== WHAT YOU SHOULD DO ==
Give back the line that contains "[603, 256, 676, 340]" and every following line, exactly as they appear, through the end of the data.

--------

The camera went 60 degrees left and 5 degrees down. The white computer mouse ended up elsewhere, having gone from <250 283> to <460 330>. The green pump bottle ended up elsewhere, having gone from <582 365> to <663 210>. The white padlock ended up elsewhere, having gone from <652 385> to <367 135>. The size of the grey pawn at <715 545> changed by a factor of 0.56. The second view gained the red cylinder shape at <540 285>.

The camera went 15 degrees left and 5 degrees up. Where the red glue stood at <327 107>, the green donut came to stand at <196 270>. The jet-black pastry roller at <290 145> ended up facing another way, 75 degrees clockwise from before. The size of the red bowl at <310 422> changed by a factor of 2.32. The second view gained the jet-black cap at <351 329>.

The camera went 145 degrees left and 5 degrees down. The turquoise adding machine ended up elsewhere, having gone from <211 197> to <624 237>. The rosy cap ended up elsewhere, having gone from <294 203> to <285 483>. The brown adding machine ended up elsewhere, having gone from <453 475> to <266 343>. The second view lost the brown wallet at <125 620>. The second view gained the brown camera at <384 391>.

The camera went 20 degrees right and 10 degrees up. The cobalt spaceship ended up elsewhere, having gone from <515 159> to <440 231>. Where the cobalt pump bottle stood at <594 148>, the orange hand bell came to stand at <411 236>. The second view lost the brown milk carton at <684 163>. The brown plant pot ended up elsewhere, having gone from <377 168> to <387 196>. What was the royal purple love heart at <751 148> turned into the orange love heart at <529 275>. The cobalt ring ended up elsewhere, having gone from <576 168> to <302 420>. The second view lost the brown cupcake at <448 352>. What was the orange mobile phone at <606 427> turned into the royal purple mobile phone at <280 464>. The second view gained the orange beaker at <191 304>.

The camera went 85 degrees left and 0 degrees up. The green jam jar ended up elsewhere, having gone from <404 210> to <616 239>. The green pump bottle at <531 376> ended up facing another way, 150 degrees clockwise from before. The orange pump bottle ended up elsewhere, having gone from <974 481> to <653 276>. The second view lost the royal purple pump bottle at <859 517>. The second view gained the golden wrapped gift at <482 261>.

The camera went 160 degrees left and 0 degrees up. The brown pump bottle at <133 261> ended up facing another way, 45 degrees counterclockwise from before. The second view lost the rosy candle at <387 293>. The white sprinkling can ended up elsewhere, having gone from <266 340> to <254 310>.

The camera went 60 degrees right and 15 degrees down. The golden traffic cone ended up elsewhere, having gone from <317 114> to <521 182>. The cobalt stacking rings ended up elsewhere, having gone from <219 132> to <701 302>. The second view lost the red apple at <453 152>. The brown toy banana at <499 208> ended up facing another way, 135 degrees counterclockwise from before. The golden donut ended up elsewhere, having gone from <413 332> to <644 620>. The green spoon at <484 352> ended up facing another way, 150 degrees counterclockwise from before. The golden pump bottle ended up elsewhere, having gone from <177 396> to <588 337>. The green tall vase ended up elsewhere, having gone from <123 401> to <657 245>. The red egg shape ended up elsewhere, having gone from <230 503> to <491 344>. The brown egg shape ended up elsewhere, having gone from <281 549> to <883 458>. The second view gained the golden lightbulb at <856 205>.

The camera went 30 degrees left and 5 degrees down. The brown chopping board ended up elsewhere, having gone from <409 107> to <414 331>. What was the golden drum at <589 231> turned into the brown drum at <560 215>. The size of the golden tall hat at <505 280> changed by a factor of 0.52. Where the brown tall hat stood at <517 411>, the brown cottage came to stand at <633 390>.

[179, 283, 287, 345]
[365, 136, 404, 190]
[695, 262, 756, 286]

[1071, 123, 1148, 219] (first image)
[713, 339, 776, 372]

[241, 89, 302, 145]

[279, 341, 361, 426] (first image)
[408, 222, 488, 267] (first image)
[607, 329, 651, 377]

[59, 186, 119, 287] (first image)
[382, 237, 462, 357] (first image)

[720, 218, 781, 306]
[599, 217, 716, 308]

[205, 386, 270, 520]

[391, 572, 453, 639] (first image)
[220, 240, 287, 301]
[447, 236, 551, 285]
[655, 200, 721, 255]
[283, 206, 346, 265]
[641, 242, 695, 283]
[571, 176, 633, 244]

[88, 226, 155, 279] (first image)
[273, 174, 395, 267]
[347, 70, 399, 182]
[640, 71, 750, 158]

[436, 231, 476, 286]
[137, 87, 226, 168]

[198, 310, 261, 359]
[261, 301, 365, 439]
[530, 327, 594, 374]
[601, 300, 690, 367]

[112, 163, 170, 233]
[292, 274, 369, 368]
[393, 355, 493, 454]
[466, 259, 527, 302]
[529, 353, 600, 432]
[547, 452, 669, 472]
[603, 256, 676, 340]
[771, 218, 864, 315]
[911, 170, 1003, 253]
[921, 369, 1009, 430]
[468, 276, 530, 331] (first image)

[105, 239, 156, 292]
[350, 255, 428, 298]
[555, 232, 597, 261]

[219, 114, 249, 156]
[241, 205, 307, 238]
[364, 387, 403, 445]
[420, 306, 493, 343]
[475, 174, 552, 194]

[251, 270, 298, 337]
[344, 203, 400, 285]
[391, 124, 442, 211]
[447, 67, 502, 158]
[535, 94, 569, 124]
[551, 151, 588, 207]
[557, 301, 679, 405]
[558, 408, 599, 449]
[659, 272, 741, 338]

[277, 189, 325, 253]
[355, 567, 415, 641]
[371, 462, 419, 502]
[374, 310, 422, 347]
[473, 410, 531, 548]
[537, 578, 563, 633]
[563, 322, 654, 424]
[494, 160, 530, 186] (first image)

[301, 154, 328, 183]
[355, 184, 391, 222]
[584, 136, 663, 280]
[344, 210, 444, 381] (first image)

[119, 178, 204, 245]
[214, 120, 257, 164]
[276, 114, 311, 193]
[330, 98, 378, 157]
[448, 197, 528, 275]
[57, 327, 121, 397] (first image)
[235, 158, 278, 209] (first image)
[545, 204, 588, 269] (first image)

--------

== ANSWER SPACE ==
[603, 256, 676, 340]
[771, 218, 864, 315]
[911, 170, 1003, 253]
[921, 369, 1009, 430]
[468, 276, 530, 331] (first image)

[105, 239, 156, 292]
[350, 255, 428, 298]
[555, 232, 597, 261]

[219, 114, 249, 156]
[241, 205, 307, 238]
[364, 387, 403, 445]
[420, 306, 493, 343]
[475, 174, 552, 194]

[251, 270, 298, 337]
[344, 203, 400, 285]
[391, 124, 442, 211]
[447, 67, 502, 158]
[535, 94, 569, 124]
[551, 151, 588, 207]
[557, 301, 679, 405]
[558, 408, 599, 449]
[659, 272, 741, 338]

[277, 189, 325, 253]
[355, 567, 415, 641]
[371, 462, 419, 502]
[374, 310, 422, 347]
[473, 410, 531, 548]
[537, 578, 563, 633]
[563, 322, 654, 424]
[494, 160, 530, 186] (first image)

[301, 154, 328, 183]
[355, 184, 391, 222]
[584, 136, 663, 280]
[344, 210, 444, 381] (first image)

[119, 178, 204, 245]
[214, 120, 257, 164]
[276, 114, 311, 193]
[330, 98, 378, 157]
[448, 197, 528, 275]
[57, 327, 121, 397] (first image)
[235, 158, 278, 209] (first image)
[545, 204, 588, 269] (first image)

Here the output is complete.